(Your task) Scan the records below, and wherever a line has the word "DRIVER", pull it out.

[Start of section]

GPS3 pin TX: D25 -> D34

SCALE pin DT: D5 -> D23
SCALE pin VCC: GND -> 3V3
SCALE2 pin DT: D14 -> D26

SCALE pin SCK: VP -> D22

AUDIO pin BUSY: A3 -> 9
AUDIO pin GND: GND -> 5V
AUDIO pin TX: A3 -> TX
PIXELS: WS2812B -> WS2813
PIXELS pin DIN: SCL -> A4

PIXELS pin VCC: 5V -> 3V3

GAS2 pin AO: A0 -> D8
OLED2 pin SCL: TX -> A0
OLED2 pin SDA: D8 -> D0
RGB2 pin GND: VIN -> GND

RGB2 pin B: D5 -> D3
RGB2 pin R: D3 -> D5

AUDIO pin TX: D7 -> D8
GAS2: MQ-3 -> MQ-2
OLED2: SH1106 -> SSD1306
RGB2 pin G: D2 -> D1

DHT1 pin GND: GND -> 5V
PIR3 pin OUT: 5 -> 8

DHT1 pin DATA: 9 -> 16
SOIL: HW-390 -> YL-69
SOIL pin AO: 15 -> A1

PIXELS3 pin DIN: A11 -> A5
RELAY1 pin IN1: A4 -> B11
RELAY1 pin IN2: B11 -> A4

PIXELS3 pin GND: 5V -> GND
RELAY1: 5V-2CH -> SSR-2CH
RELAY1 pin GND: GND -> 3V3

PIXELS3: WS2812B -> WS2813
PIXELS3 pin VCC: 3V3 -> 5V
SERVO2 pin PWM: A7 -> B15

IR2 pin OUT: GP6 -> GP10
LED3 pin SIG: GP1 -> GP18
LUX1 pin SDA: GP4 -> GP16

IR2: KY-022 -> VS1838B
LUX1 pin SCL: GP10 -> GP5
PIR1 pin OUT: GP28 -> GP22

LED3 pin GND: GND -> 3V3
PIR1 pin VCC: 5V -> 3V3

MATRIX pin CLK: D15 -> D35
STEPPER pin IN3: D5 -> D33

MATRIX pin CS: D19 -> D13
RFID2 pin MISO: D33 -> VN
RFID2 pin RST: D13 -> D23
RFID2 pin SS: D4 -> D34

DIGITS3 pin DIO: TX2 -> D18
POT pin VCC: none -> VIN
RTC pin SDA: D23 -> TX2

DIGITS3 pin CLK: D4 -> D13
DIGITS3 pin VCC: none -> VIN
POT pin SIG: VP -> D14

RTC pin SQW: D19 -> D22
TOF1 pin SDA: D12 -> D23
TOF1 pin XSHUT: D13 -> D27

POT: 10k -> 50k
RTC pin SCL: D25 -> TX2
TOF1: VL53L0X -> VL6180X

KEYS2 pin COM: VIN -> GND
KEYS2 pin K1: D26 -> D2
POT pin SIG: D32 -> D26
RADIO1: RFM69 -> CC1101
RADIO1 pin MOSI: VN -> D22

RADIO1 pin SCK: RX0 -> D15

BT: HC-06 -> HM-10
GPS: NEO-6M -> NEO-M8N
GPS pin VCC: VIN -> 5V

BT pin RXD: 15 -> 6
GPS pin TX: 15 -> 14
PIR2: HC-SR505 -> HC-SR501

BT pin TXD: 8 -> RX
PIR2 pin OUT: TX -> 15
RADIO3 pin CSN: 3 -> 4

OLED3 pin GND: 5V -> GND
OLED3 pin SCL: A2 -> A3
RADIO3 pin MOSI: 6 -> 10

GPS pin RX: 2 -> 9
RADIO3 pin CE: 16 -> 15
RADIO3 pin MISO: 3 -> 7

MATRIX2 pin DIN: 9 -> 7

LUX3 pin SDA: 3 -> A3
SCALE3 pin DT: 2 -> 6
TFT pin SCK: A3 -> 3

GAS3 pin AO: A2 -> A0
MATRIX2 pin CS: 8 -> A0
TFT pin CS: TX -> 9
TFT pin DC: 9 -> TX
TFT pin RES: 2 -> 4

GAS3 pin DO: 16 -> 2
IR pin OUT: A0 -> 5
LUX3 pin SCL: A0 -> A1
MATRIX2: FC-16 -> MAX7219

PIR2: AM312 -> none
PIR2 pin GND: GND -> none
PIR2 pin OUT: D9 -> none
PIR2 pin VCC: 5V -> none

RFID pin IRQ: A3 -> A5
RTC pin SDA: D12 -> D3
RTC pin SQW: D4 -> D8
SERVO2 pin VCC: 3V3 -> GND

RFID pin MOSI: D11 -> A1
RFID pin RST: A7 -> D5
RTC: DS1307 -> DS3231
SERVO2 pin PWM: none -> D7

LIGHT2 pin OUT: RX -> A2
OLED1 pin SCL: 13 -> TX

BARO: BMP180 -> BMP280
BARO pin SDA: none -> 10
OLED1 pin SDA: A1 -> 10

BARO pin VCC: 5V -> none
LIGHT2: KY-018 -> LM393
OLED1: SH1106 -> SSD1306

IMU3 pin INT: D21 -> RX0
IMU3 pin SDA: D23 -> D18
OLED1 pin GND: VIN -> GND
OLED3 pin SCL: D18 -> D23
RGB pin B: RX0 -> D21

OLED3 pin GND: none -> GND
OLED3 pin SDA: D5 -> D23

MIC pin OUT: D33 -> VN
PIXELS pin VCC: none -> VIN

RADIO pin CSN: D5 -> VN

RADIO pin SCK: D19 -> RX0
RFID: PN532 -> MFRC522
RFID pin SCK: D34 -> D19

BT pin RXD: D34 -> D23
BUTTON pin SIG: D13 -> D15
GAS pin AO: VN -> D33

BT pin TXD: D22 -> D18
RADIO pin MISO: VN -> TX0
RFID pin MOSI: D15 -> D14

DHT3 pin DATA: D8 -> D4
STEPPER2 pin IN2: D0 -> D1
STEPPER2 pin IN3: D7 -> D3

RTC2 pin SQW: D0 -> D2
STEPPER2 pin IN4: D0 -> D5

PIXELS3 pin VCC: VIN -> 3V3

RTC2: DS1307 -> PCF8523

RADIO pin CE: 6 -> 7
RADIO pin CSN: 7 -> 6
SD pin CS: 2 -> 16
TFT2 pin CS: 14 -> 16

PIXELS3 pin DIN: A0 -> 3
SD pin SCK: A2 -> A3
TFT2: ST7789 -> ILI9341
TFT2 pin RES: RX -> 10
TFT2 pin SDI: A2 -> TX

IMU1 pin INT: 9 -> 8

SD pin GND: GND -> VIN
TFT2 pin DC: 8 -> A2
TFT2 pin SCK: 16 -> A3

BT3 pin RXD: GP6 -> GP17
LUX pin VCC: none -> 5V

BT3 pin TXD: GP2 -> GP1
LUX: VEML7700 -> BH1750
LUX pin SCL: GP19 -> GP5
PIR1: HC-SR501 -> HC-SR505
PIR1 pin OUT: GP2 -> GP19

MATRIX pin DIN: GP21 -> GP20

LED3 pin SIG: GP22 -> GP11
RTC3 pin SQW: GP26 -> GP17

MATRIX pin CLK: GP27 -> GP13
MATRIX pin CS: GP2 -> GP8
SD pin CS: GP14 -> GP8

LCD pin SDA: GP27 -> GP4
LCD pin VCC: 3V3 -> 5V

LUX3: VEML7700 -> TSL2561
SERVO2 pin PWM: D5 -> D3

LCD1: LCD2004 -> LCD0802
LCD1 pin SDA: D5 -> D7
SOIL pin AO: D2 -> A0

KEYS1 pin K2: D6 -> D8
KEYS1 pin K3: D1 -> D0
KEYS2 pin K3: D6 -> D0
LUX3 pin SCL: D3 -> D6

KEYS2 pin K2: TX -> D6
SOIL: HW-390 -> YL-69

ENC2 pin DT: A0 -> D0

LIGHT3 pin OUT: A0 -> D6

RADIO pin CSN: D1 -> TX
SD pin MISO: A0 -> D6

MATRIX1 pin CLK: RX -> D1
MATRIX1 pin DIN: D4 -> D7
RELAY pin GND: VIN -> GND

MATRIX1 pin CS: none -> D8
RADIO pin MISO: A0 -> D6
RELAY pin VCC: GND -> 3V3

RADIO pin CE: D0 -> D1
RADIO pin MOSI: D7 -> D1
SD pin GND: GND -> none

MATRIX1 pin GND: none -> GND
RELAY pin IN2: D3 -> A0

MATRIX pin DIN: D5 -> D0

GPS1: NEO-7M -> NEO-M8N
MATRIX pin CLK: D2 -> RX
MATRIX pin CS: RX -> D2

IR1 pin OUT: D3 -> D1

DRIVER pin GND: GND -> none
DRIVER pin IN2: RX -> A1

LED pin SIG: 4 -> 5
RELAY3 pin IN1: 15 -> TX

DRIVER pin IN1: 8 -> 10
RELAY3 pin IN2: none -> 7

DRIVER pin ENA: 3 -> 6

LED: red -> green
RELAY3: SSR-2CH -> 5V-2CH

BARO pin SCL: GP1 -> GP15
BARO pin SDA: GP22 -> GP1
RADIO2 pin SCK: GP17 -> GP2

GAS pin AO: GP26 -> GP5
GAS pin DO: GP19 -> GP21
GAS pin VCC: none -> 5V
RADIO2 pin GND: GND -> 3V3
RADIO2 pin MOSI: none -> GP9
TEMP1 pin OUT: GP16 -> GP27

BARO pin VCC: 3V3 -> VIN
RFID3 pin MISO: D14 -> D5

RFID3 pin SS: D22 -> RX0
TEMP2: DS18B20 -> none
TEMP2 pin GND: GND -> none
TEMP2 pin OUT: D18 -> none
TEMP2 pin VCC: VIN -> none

[End of section]

(Answer for the task)
DRIVER pin GND: GND -> none
DRIVER pin IN2: RX -> A1
DRIVER pin IN1: 8 -> 10
DRIVER pin ENA: 3 -> 6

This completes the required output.